[Source records]
BEGIN

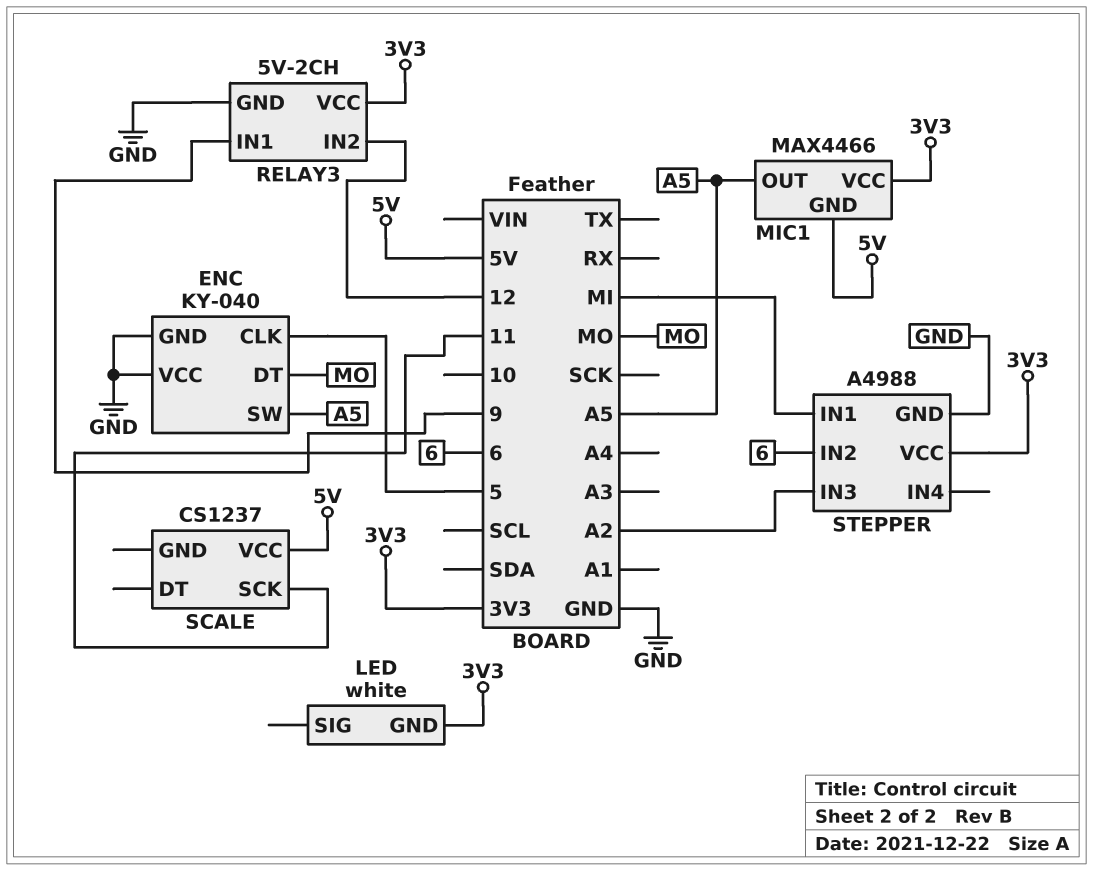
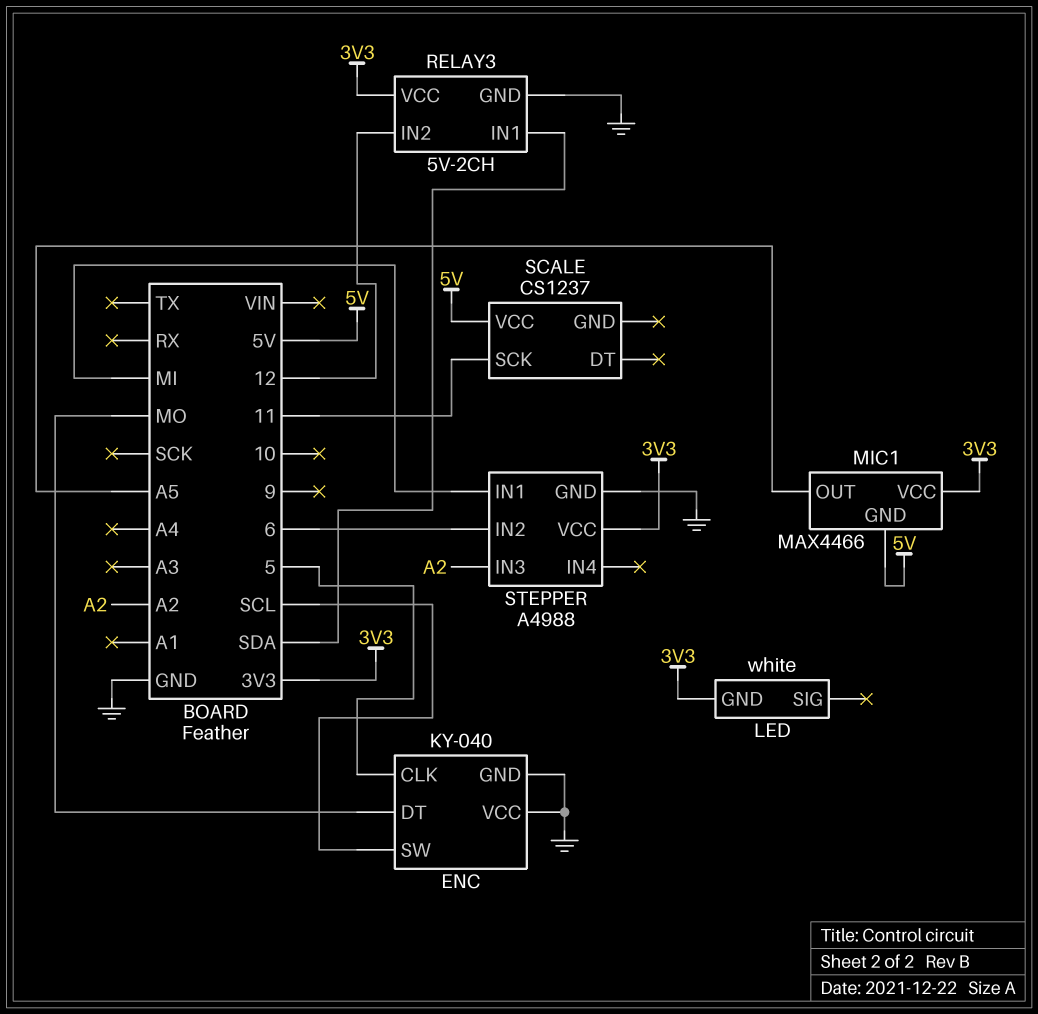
ENC pin SW: A5 -> SCL
RELAY3 pin IN1: 9 -> SDA

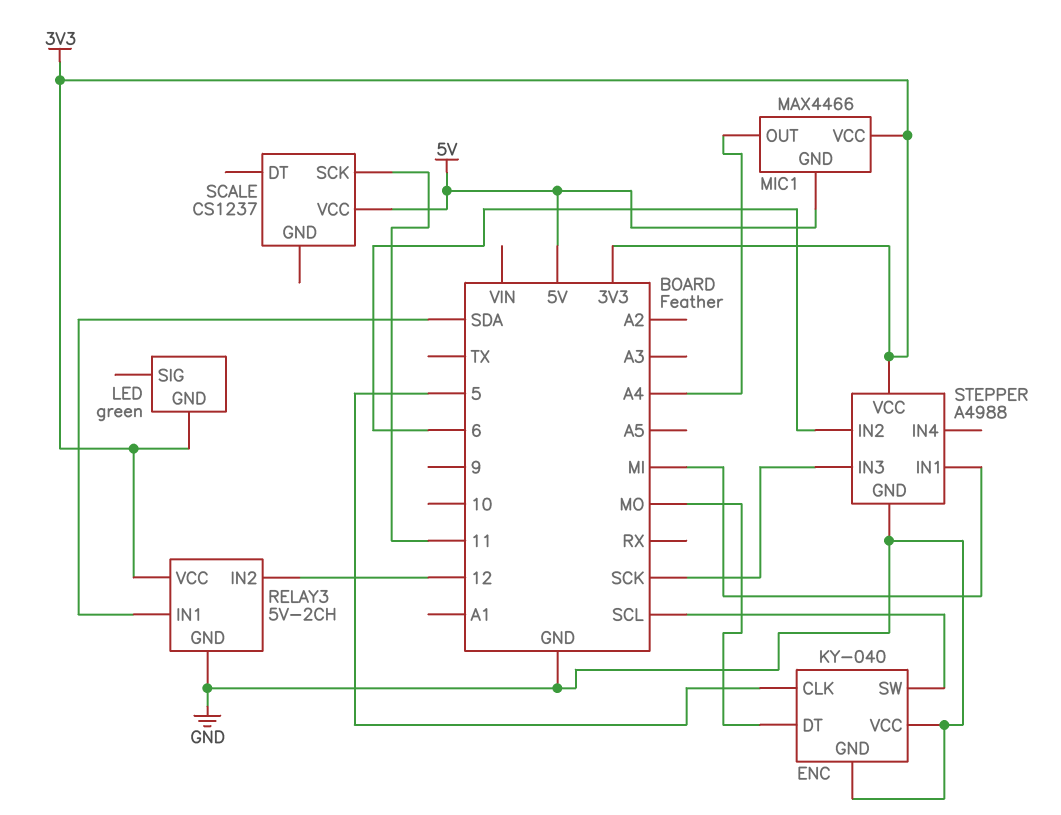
LED: white -> green
MIC1 pin OUT: A5 -> A4
STEPPER pin IN3: A2 -> SCK

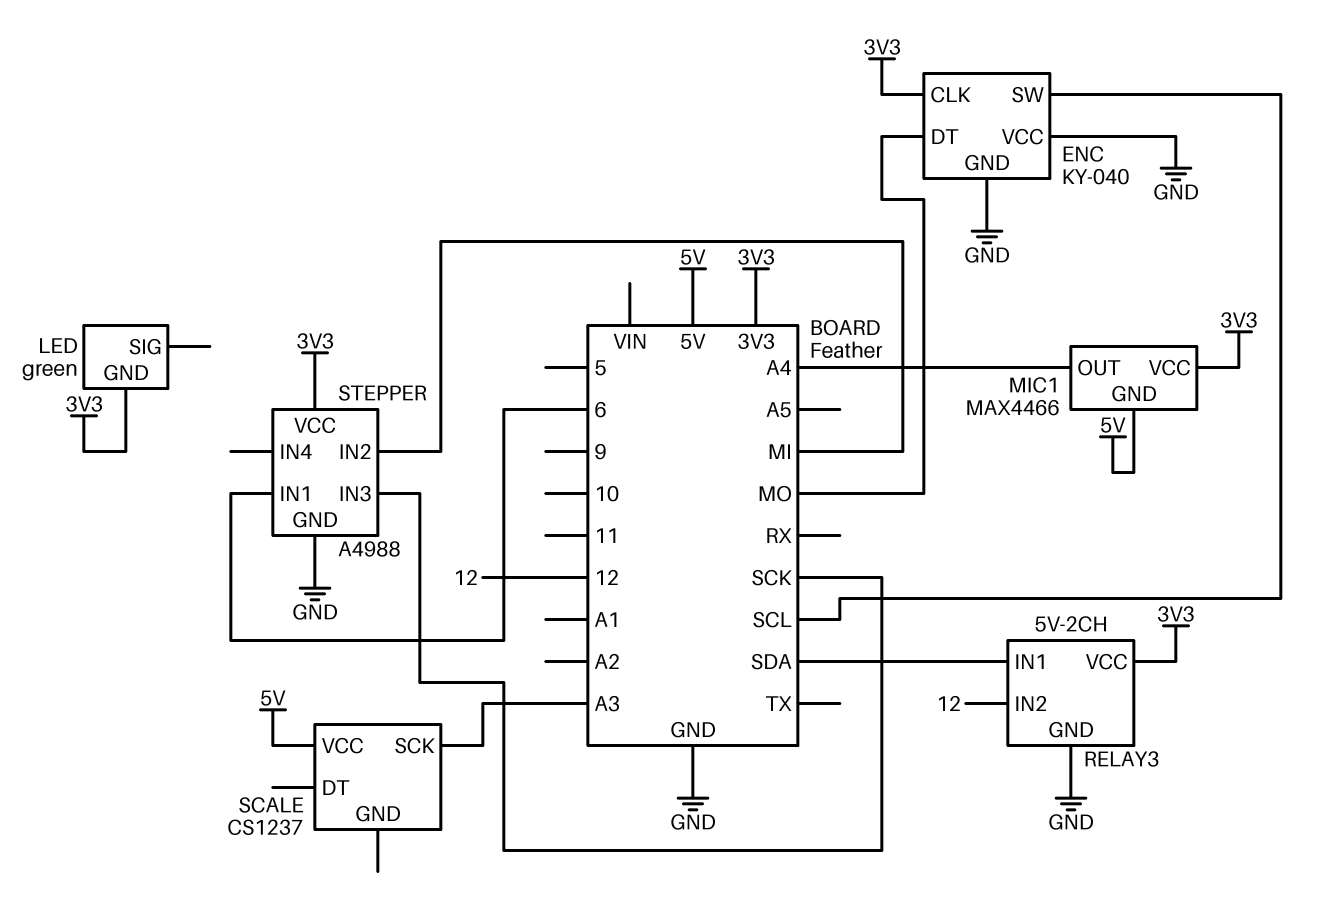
ENC pin CLK: 5 -> 3V3
SCALE pin SCK: 11 -> A3
STEPPER pin IN1: MI -> 6
STEPPER pin IN2: 6 -> MI

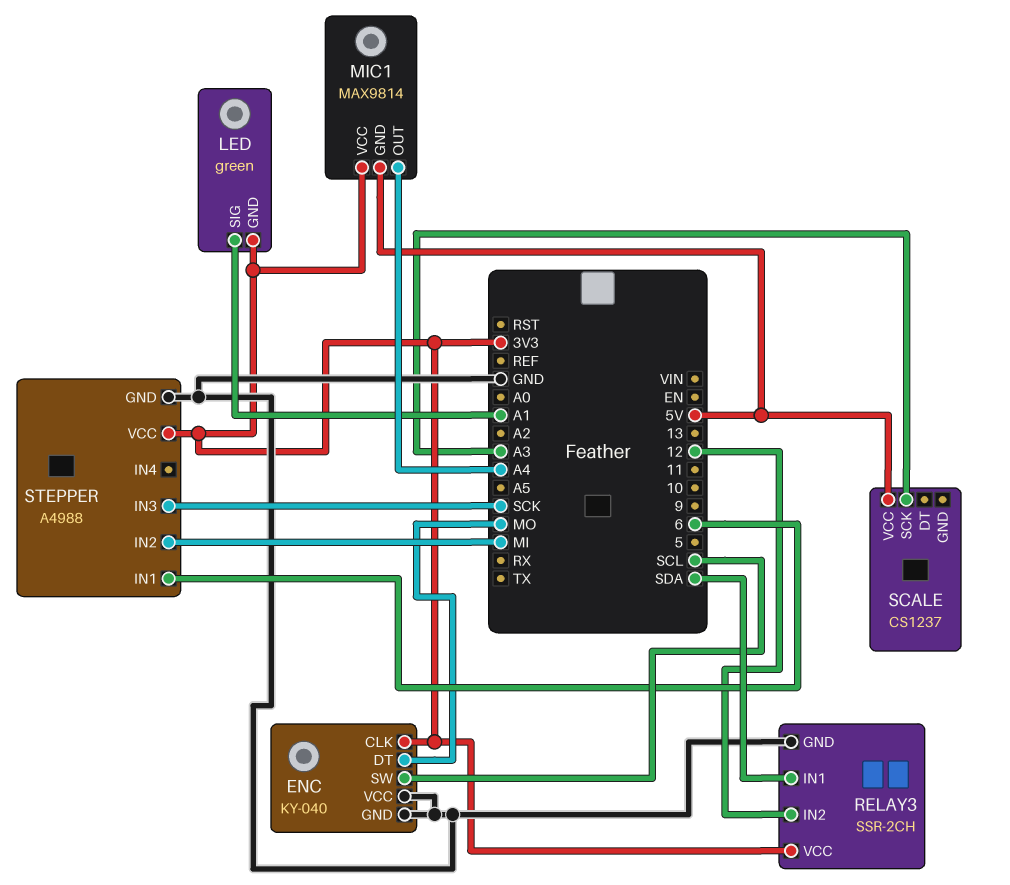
LED pin SIG: none -> A1
MIC1: MAX4466 -> MAX9814
RELAY3: 5V-2CH -> SSR-2CH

END

### Task statement
Return nothing except the lines from the one containing "MIC1 pin OUT: A5 -> A4" through the final line of the data, copied exactly. Leave out all pictures.

### Response area
MIC1 pin OUT: A5 -> A4
STEPPER pin IN3: A2 -> SCK

ENC pin CLK: 5 -> 3V3
SCALE pin SCK: 11 -> A3
STEPPER pin IN1: MI -> 6
STEPPER pin IN2: 6 -> MI

LED pin SIG: none -> A1
MIC1: MAX4466 -> MAX9814
RELAY3: 5V-2CH -> SSR-2CH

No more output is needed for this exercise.